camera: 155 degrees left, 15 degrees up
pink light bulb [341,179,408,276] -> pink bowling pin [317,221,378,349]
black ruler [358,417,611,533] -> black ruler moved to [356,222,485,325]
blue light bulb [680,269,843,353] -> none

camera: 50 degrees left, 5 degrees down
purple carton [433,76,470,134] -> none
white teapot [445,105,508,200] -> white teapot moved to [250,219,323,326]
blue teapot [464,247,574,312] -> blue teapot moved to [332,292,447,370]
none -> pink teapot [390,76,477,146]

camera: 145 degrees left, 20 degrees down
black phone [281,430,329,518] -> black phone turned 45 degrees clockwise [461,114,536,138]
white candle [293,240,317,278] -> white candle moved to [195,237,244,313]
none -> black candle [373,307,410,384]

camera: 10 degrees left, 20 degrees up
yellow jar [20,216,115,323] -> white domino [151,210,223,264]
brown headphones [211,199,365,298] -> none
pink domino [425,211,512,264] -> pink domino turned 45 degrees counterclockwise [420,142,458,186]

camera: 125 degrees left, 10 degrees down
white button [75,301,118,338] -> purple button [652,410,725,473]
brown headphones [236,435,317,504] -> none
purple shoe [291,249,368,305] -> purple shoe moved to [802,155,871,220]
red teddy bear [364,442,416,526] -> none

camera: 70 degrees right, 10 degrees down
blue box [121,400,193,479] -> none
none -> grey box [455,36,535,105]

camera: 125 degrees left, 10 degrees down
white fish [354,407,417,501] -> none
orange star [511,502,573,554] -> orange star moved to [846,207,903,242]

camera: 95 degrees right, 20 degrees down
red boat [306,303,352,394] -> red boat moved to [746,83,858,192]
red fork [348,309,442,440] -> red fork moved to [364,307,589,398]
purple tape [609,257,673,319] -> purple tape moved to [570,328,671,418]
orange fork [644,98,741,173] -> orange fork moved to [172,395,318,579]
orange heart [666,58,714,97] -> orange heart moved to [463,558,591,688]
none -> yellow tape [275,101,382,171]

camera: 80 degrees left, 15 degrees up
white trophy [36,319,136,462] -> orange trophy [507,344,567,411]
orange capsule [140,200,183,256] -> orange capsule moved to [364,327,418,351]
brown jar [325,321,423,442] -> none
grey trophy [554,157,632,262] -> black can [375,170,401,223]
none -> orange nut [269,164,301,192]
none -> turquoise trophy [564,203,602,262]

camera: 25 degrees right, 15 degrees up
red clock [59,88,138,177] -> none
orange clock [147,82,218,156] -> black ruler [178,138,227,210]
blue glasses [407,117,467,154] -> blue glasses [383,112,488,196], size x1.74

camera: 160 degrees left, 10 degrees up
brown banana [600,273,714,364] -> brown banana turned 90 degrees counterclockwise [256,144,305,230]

What is being asked
This exercise calls for an exact reproduction of the material.

Answer section
camera: 155 degrees left, 15 degrees up
pink light bulb [341,179,408,276] -> pink bowling pin [317,221,378,349]
black ruler [358,417,611,533] -> black ruler moved to [356,222,485,325]
blue light bulb [680,269,843,353] -> none

camera: 50 degrees left, 5 degrees down
purple carton [433,76,470,134] -> none
white teapot [445,105,508,200] -> white teapot moved to [250,219,323,326]
blue teapot [464,247,574,312] -> blue teapot moved to [332,292,447,370]
none -> pink teapot [390,76,477,146]

camera: 145 degrees left, 20 degrees down
black phone [281,430,329,518] -> black phone turned 45 degrees clockwise [461,114,536,138]
white candle [293,240,317,278] -> white candle moved to [195,237,244,313]
none -> black candle [373,307,410,384]

camera: 10 degrees left, 20 degrees up
yellow jar [20,216,115,323] -> white domino [151,210,223,264]
brown headphones [211,199,365,298] -> none
pink domino [425,211,512,264] -> pink domino turned 45 degrees counterclockwise [420,142,458,186]

camera: 125 degrees left, 10 degrees down
white button [75,301,118,338] -> purple button [652,410,725,473]
brown headphones [236,435,317,504] -> none
purple shoe [291,249,368,305] -> purple shoe moved to [802,155,871,220]
red teddy bear [364,442,416,526] -> none

camera: 70 degrees right, 10 degrees down
blue box [121,400,193,479] -> none
none -> grey box [455,36,535,105]

camera: 125 degrees left, 10 degrees down
white fish [354,407,417,501] -> none
orange star [511,502,573,554] -> orange star moved to [846,207,903,242]

camera: 95 degrees right, 20 degrees down
red boat [306,303,352,394] -> red boat moved to [746,83,858,192]
red fork [348,309,442,440] -> red fork moved to [364,307,589,398]
purple tape [609,257,673,319] -> purple tape moved to [570,328,671,418]
orange fork [644,98,741,173] -> orange fork moved to [172,395,318,579]
orange heart [666,58,714,97] -> orange heart moved to [463,558,591,688]
none -> yellow tape [275,101,382,171]

camera: 80 degrees left, 15 degrees up
white trophy [36,319,136,462] -> orange trophy [507,344,567,411]
orange capsule [140,200,183,256] -> orange capsule moved to [364,327,418,351]
brown jar [325,321,423,442] -> none
grey trophy [554,157,632,262] -> black can [375,170,401,223]
none -> orange nut [269,164,301,192]
none -> turquoise trophy [564,203,602,262]

camera: 25 degrees right, 15 degrees up
red clock [59,88,138,177] -> none
orange clock [147,82,218,156] -> black ruler [178,138,227,210]
blue glasses [407,117,467,154] -> blue glasses [383,112,488,196], size x1.74

camera: 160 degrees left, 10 degrees up
brown banana [600,273,714,364] -> brown banana turned 90 degrees counterclockwise [256,144,305,230]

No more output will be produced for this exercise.